Saved entries
"""

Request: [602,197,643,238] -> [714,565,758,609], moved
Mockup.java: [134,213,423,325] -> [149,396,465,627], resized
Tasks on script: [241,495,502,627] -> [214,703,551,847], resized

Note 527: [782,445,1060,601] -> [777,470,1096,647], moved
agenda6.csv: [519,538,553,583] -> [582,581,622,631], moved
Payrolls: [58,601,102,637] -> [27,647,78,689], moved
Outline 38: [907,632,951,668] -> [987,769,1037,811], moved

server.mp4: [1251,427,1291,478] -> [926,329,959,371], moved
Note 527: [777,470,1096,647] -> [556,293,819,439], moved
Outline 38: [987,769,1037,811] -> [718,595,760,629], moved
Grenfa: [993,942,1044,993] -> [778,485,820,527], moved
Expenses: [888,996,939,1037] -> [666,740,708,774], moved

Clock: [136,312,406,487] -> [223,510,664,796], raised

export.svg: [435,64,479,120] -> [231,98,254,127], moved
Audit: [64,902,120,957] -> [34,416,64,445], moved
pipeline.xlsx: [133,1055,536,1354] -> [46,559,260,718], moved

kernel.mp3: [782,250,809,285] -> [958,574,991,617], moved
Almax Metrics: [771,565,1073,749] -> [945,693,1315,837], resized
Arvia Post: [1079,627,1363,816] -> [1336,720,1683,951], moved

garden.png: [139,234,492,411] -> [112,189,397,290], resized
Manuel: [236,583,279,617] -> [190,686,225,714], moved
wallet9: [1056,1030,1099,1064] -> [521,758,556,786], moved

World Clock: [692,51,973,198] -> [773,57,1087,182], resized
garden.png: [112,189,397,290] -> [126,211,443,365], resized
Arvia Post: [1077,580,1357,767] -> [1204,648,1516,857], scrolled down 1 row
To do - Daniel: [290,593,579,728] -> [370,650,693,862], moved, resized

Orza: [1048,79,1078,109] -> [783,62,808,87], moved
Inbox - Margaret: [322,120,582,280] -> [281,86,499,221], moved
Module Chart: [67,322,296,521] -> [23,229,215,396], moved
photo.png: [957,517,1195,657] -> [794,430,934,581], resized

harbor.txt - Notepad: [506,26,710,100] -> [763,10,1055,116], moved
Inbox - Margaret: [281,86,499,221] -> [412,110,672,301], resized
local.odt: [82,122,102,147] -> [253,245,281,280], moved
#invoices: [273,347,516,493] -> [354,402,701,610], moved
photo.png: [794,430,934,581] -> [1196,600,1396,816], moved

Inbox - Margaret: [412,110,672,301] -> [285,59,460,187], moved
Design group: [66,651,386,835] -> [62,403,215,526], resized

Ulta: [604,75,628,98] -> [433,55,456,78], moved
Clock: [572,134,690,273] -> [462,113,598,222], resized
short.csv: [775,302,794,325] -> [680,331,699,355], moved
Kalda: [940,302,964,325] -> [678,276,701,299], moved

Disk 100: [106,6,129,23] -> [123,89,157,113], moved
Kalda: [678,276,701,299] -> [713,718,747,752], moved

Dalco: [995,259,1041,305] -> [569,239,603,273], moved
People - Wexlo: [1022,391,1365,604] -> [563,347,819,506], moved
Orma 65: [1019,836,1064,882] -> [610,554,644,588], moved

"""

§ Directions for this task
The span to print begins at the line containing "local.odt: [82,122,102,147] ->" and ends at the final line of the entries; print it exactly and print nothing else.

§ Expected answer
local.odt: [82,122,102,147] -> [253,245,281,280], moved
#invoices: [273,347,516,493] -> [354,402,701,610], moved
photo.png: [794,430,934,581] -> [1196,600,1396,816], moved

Inbox - Margaret: [412,110,672,301] -> [285,59,460,187], moved
Design group: [66,651,386,835] -> [62,403,215,526], resized

Ulta: [604,75,628,98] -> [433,55,456,78], moved
Clock: [572,134,690,273] -> [462,113,598,222], resized
short.csv: [775,302,794,325] -> [680,331,699,355], moved
Kalda: [940,302,964,325] -> [678,276,701,299], moved

Disk 100: [106,6,129,23] -> [123,89,157,113], moved
Kalda: [678,276,701,299] -> [713,718,747,752], moved

Dalco: [995,259,1041,305] -> [569,239,603,273], moved
People - Wexlo: [1022,391,1365,604] -> [563,347,819,506], moved
Orma 65: [1019,836,1064,882] -> [610,554,644,588], moved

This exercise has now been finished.